__ACTION ITEM__: Copy every line of the listing exactly.

=== Begin Enclosure ===

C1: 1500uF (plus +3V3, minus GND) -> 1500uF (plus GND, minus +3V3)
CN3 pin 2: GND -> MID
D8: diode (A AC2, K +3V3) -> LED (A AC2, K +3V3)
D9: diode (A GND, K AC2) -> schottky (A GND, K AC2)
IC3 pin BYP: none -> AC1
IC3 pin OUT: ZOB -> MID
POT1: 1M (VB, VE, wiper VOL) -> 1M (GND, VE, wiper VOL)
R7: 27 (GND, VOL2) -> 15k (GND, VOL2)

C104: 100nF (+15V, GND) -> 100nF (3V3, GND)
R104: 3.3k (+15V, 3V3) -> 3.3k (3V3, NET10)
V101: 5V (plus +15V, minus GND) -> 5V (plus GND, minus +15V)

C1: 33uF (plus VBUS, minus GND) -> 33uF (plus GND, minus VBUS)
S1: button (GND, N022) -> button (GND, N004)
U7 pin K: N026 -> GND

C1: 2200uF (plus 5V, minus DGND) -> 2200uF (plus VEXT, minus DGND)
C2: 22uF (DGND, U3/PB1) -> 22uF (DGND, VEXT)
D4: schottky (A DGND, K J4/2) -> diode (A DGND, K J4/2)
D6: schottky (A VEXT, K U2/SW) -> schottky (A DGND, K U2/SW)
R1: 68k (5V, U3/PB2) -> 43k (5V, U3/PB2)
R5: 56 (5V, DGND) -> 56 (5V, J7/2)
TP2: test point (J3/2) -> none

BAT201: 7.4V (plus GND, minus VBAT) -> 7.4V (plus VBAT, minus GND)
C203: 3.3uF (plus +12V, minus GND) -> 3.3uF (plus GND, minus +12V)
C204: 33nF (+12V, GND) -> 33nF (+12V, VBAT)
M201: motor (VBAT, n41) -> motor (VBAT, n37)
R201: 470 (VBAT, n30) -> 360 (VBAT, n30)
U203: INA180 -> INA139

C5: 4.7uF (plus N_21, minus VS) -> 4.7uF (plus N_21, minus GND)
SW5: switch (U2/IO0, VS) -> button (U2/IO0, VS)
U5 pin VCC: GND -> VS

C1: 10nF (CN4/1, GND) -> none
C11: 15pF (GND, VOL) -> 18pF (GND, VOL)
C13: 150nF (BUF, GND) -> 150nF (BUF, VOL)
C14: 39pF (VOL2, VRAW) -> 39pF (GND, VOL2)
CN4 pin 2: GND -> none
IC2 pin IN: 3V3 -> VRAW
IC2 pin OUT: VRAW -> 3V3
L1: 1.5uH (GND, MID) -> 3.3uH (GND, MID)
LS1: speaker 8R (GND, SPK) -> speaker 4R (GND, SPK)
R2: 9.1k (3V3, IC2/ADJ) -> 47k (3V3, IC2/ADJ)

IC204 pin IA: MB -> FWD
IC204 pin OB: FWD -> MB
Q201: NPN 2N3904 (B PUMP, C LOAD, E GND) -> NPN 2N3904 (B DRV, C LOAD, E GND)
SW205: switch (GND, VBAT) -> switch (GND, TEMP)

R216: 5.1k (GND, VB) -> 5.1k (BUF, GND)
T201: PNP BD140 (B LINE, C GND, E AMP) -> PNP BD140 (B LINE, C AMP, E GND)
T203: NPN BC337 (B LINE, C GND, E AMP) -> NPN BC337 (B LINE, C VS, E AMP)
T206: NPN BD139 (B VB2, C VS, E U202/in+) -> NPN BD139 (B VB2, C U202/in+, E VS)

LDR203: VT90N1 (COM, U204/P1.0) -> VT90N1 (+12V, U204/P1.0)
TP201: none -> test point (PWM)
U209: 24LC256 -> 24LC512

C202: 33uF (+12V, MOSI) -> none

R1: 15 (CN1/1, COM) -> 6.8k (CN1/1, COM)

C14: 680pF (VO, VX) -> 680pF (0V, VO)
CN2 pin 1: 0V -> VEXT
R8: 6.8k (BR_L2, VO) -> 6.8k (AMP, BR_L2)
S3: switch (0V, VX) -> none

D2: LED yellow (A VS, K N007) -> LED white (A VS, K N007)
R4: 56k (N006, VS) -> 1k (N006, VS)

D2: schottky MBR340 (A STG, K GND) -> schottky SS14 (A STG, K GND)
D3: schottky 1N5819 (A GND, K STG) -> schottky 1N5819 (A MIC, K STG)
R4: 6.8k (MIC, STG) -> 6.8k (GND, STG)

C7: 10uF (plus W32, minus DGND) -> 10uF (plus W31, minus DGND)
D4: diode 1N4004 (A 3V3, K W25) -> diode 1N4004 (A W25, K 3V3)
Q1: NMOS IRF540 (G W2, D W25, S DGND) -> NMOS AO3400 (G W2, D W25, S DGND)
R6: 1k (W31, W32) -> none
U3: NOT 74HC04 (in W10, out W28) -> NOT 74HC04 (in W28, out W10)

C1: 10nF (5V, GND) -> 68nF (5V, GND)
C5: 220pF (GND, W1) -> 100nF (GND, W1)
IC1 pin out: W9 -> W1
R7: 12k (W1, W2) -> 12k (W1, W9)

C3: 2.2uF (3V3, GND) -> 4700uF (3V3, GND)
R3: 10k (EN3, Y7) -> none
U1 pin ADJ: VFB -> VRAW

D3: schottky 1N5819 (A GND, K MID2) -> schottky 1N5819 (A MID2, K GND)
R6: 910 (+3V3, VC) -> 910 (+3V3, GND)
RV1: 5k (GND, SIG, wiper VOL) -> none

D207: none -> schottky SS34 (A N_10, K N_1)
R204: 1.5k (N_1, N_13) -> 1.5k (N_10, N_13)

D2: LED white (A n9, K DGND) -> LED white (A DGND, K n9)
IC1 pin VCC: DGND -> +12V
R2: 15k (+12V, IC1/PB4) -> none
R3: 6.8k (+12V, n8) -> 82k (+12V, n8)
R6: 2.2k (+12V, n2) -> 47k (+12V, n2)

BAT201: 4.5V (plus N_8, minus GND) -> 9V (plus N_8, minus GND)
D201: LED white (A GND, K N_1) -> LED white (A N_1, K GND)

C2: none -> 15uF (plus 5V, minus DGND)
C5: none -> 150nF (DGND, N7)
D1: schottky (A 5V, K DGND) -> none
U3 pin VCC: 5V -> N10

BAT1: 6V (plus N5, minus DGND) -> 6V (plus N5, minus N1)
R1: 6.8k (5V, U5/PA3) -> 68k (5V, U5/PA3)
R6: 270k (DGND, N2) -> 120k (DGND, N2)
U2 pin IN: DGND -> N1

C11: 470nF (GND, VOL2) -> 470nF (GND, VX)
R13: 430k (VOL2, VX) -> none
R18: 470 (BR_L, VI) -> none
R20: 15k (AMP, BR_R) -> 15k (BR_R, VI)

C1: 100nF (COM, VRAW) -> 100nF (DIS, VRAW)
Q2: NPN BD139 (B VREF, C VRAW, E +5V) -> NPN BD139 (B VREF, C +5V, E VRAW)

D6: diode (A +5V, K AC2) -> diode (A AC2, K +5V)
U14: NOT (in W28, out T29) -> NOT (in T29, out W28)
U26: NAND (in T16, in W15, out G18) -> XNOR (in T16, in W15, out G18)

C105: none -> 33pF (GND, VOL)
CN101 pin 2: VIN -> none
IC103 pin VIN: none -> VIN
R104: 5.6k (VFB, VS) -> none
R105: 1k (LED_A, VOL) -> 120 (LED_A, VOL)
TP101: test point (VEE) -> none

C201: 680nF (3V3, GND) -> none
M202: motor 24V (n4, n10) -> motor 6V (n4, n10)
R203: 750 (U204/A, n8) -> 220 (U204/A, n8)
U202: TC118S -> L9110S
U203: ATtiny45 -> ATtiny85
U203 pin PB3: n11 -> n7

=== End Enclosure ===

__TASK RESULT__:
C1: 1500uF (plus +3V3, minus GND) -> 1500uF (plus GND, minus +3V3)
CN3 pin 2: GND -> MID
D8: diode (A AC2, K +3V3) -> LED (A AC2, K +3V3)
D9: diode (A GND, K AC2) -> schottky (A GND, K AC2)
IC3 pin BYP: none -> AC1
IC3 pin OUT: ZOB -> MID
POT1: 1M (VB, VE, wiper VOL) -> 1M (GND, VE, wiper VOL)
R7: 27 (GND, VOL2) -> 15k (GND, VOL2)

C104: 100nF (+15V, GND) -> 100nF (3V3, GND)
R104: 3.3k (+15V, 3V3) -> 3.3k (3V3, NET10)
V101: 5V (plus +15V, minus GND) -> 5V (plus GND, minus +15V)

C1: 33uF (plus VBUS, minus GND) -> 33uF (plus GND, minus VBUS)
S1: button (GND, N022) -> button (GND, N004)
U7 pin K: N026 -> GND

C1: 2200uF (plus 5V, minus DGND) -> 2200uF (plus VEXT, minus DGND)
C2: 22uF (DGND, U3/PB1) -> 22uF (DGND, VEXT)
D4: schottky (A DGND, K J4/2) -> diode (A DGND, K J4/2)
D6: schottky (A VEXT, K U2/SW) -> schottky (A DGND, K U2/SW)
R1: 68k (5V, U3/PB2) -> 43k (5V, U3/PB2)
R5: 56 (5V, DGND) -> 56 (5V, J7/2)
TP2: test point (J3/2) -> none

BAT201: 7.4V (plus GND, minus VBAT) -> 7.4V (plus VBAT, minus GND)
C203: 3.3uF (plus +12V, minus GND) -> 3.3uF (plus GND, minus +12V)
C204: 33nF (+12V, GND) -> 33nF (+12V, VBAT)
M201: motor (VBAT, n41) -> motor (VBAT, n37)
R201: 470 (VBAT, n30) -> 360 (VBAT, n30)
U203: INA180 -> INA139

C5: 4.7uF (plus N_21, minus VS) -> 4.7uF (plus N_21, minus GND)
SW5: switch (U2/IO0, VS) -> button (U2/IO0, VS)
U5 pin VCC: GND -> VS

C1: 10nF (CN4/1, GND) -> none
C11: 15pF (GND, VOL) -> 18pF (GND, VOL)
C13: 150nF (BUF, GND) -> 150nF (BUF, VOL)
C14: 39pF (VOL2, VRAW) -> 39pF (GND, VOL2)
CN4 pin 2: GND -> none
IC2 pin IN: 3V3 -> VRAW
IC2 pin OUT: VRAW -> 3V3
L1: 1.5uH (GND, MID) -> 3.3uH (GND, MID)
LS1: speaker 8R (GND, SPK) -> speaker 4R (GND, SPK)
R2: 9.1k (3V3, IC2/ADJ) -> 47k (3V3, IC2/ADJ)

IC204 pin IA: MB -> FWD
IC204 pin OB: FWD -> MB
Q201: NPN 2N3904 (B PUMP, C LOAD, E GND) -> NPN 2N3904 (B DRV, C LOAD, E GND)
SW205: switch (GND, VBAT) -> switch (GND, TEMP)

R216: 5.1k (GND, VB) -> 5.1k (BUF, GND)
T201: PNP BD140 (B LINE, C GND, E AMP) -> PNP BD140 (B LINE, C AMP, E GND)
T203: NPN BC337 (B LINE, C GND, E AMP) -> NPN BC337 (B LINE, C VS, E AMP)
T206: NPN BD139 (B VB2, C VS, E U202/in+) -> NPN BD139 (B VB2, C U202/in+, E VS)

LDR203: VT90N1 (COM, U204/P1.0) -> VT90N1 (+12V, U204/P1.0)
TP201: none -> test point (PWM)
U209: 24LC256 -> 24LC512

C202: 33uF (+12V, MOSI) -> none

R1: 15 (CN1/1, COM) -> 6.8k (CN1/1, COM)

C14: 680pF (VO, VX) -> 680pF (0V, VO)
CN2 pin 1: 0V -> VEXT
R8: 6.8k (BR_L2, VO) -> 6.8k (AMP, BR_L2)
S3: switch (0V, VX) -> none

D2: LED yellow (A VS, K N007) -> LED white (A VS, K N007)
R4: 56k (N006, VS) -> 1k (N006, VS)

D2: schottky MBR340 (A STG, K GND) -> schottky SS14 (A STG, K GND)
D3: schottky 1N5819 (A GND, K STG) -> schottky 1N5819 (A MIC, K STG)
R4: 6.8k (MIC, STG) -> 6.8k (GND, STG)

C7: 10uF (plus W32, minus DGND) -> 10uF (plus W31, minus DGND)
D4: diode 1N4004 (A 3V3, K W25) -> diode 1N4004 (A W25, K 3V3)
Q1: NMOS IRF540 (G W2, D W25, S DGND) -> NMOS AO3400 (G W2, D W25, S DGND)
R6: 1k (W31, W32) -> none
U3: NOT 74HC04 (in W10, out W28) -> NOT 74HC04 (in W28, out W10)

C1: 10nF (5V, GND) -> 68nF (5V, GND)
C5: 220pF (GND, W1) -> 100nF (GND, W1)
IC1 pin out: W9 -> W1
R7: 12k (W1, W2) -> 12k (W1, W9)

C3: 2.2uF (3V3, GND) -> 4700uF (3V3, GND)
R3: 10k (EN3, Y7) -> none
U1 pin ADJ: VFB -> VRAW

D3: schottky 1N5819 (A GND, K MID2) -> schottky 1N5819 (A MID2, K GND)
R6: 910 (+3V3, VC) -> 910 (+3V3, GND)
RV1: 5k (GND, SIG, wiper VOL) -> none

D207: none -> schottky SS34 (A N_10, K N_1)
R204: 1.5k (N_1, N_13) -> 1.5k (N_10, N_13)

D2: LED white (A n9, K DGND) -> LED white (A DGND, K n9)
IC1 pin VCC: DGND -> +12V
R2: 15k (+12V, IC1/PB4) -> none
R3: 6.8k (+12V, n8) -> 82k (+12V, n8)
R6: 2.2k (+12V, n2) -> 47k (+12V, n2)

BAT201: 4.5V (plus N_8, minus GND) -> 9V (plus N_8, minus GND)
D201: LED white (A GND, K N_1) -> LED white (A N_1, K GND)

C2: none -> 15uF (plus 5V, minus DGND)
C5: none -> 150nF (DGND, N7)
D1: schottky (A 5V, K DGND) -> none
U3 pin VCC: 5V -> N10

BAT1: 6V (plus N5, minus DGND) -> 6V (plus N5, minus N1)
R1: 6.8k (5V, U5/PA3) -> 68k (5V, U5/PA3)
R6: 270k (DGND, N2) -> 120k (DGND, N2)
U2 pin IN: DGND -> N1

C11: 470nF (GND, VOL2) -> 470nF (GND, VX)
R13: 430k (VOL2, VX) -> none
R18: 470 (BR_L, VI) -> none
R20: 15k (AMP, BR_R) -> 15k (BR_R, VI)

C1: 100nF (COM, VRAW) -> 100nF (DIS, VRAW)
Q2: NPN BD139 (B VREF, C VRAW, E +5V) -> NPN BD139 (B VREF, C +5V, E VRAW)

D6: diode (A +5V, K AC2) -> diode (A AC2, K +5V)
U14: NOT (in W28, out T29) -> NOT (in T29, out W28)
U26: NAND (in T16, in W15, out G18) -> XNOR (in T16, in W15, out G18)

C105: none -> 33pF (GND, VOL)
CN101 pin 2: VIN -> none
IC103 pin VIN: none -> VIN
R104: 5.6k (VFB, VS) -> none
R105: 1k (LED_A, VOL) -> 120 (LED_A, VOL)
TP101: test point (VEE) -> none

C201: 680nF (3V3, GND) -> none
M202: motor 24V (n4, n10) -> motor 6V (n4, n10)
R203: 750 (U204/A, n8) -> 220 (U204/A, n8)
U202: TC118S -> L9110S
U203: ATtiny45 -> ATtiny85
U203 pin PB3: n11 -> n7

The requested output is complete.